Records from a data collection

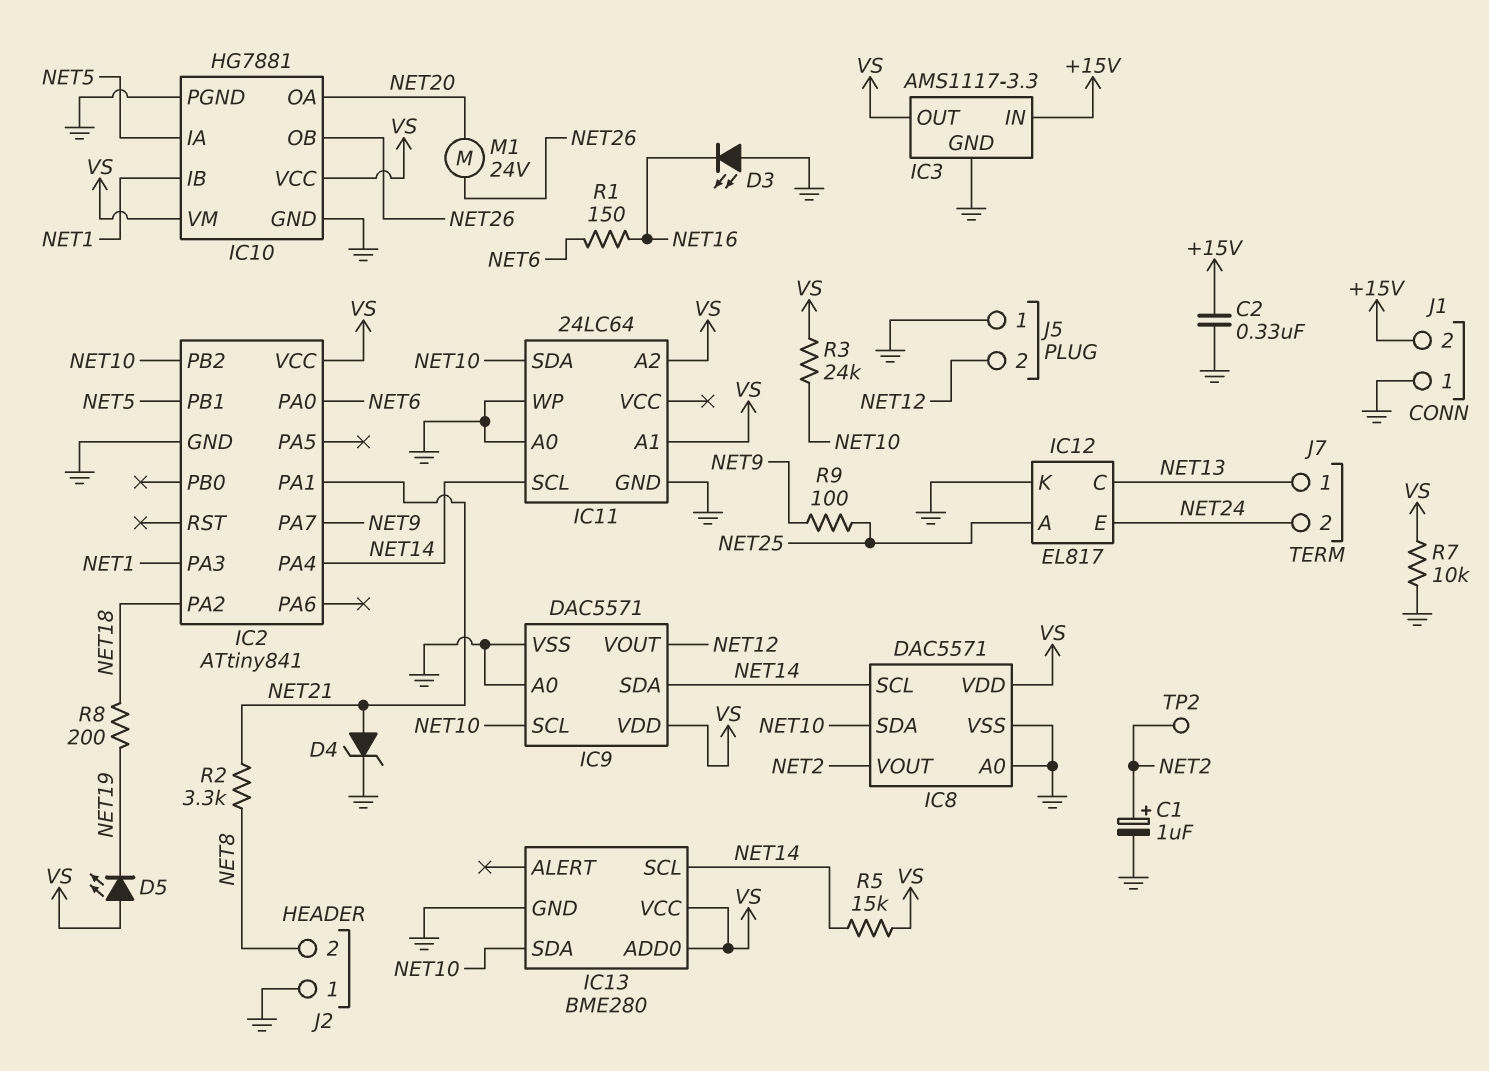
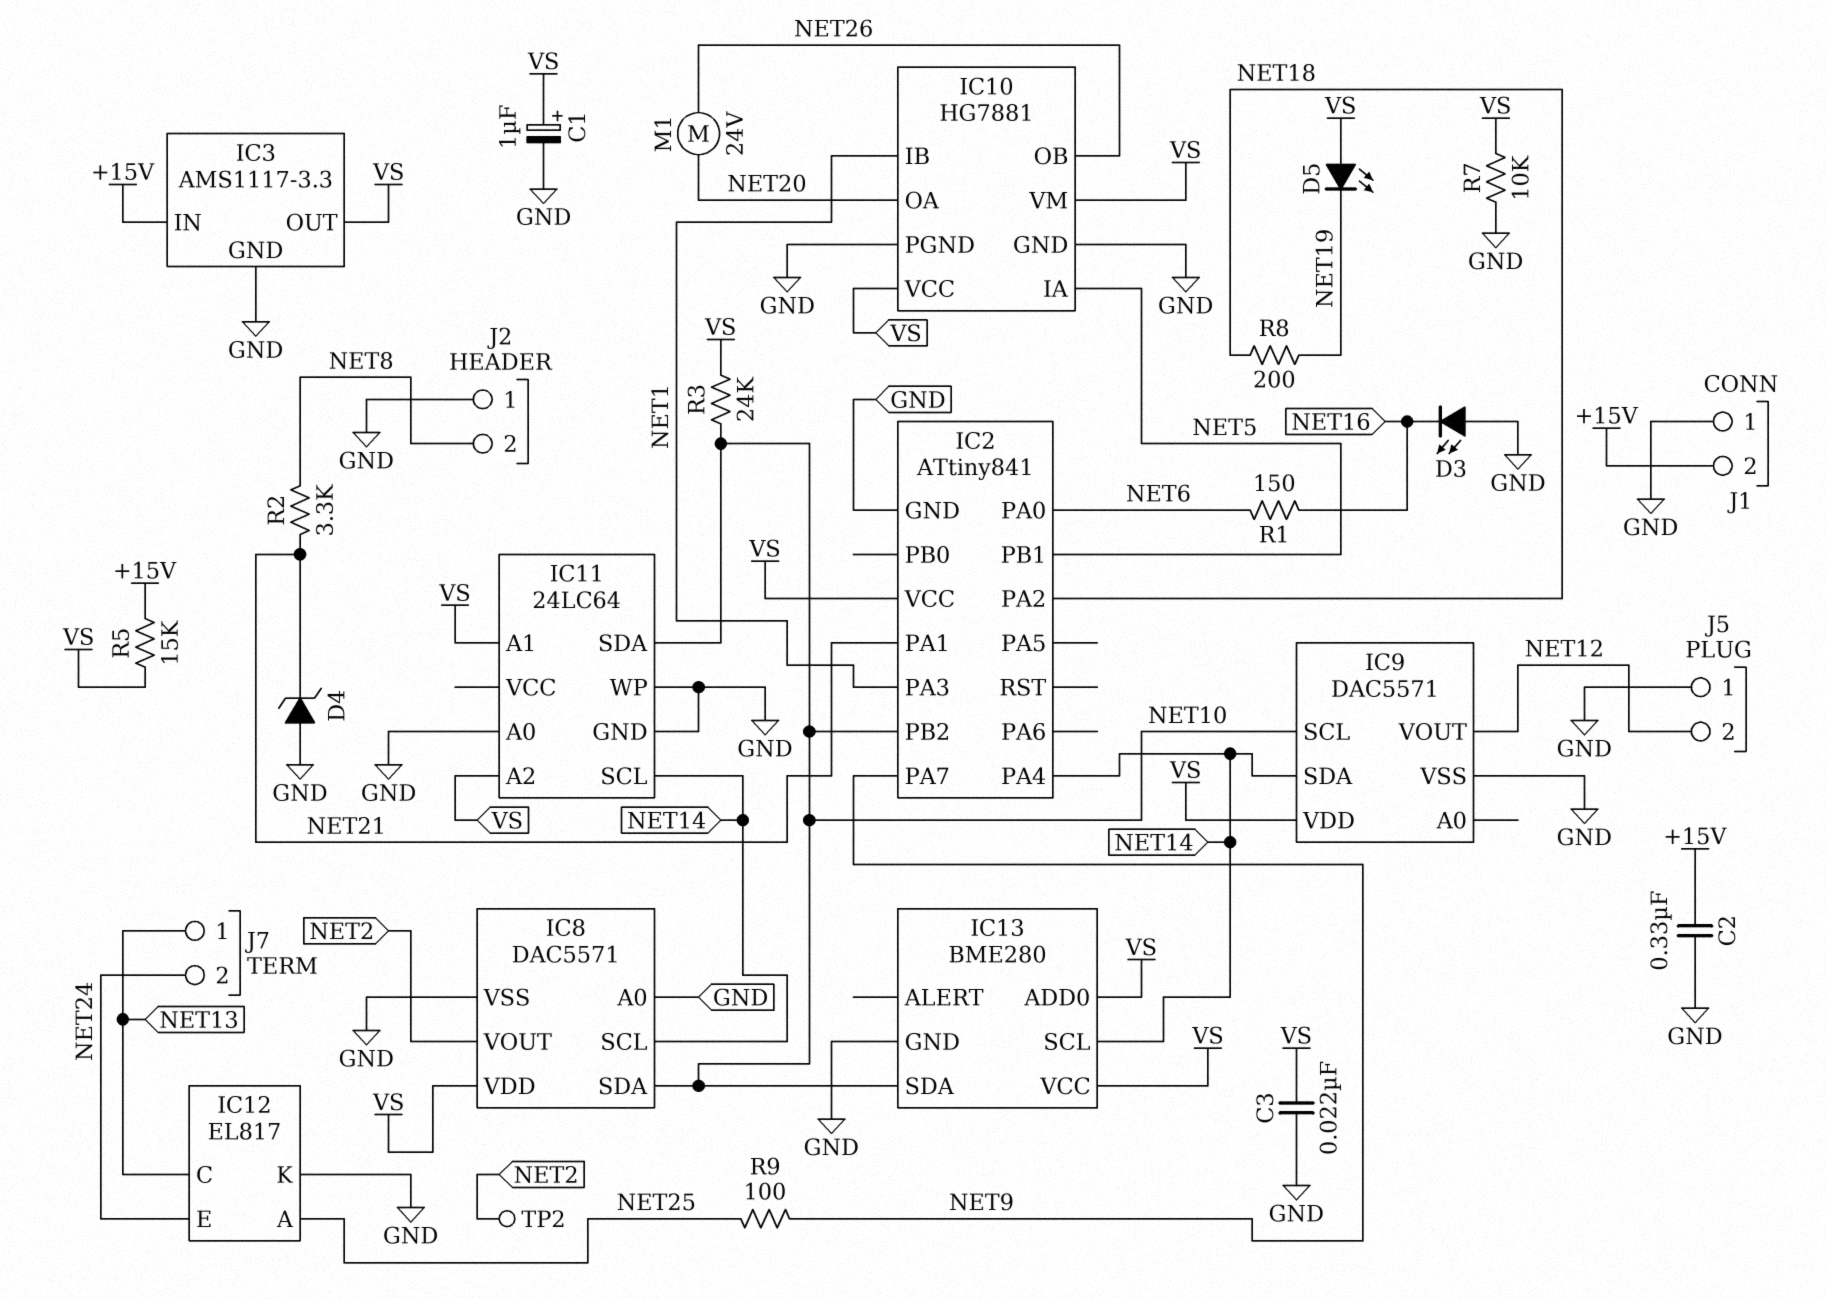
C1: 1uF (plus NET2, minus GND) -> 1uF (plus VS, minus GND)
C3: none -> 22nF (GND, VS)
D4: zener (A NET21, K GND) -> zener (A GND, K NET21)
IC9 pin A0: GND -> none
R5: 15k (NET14, VS) -> 15k (+15V, VS)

» **Exercise**
Repeat the records above exactly, leaving out any pictures they contain.

» **Exercise solution**
C1: 1uF (plus NET2, minus GND) -> 1uF (plus VS, minus GND)
C3: none -> 22nF (GND, VS)
D4: zener (A NET21, K GND) -> zener (A GND, K NET21)
IC9 pin A0: GND -> none
R5: 15k (NET14, VS) -> 15k (+15V, VS)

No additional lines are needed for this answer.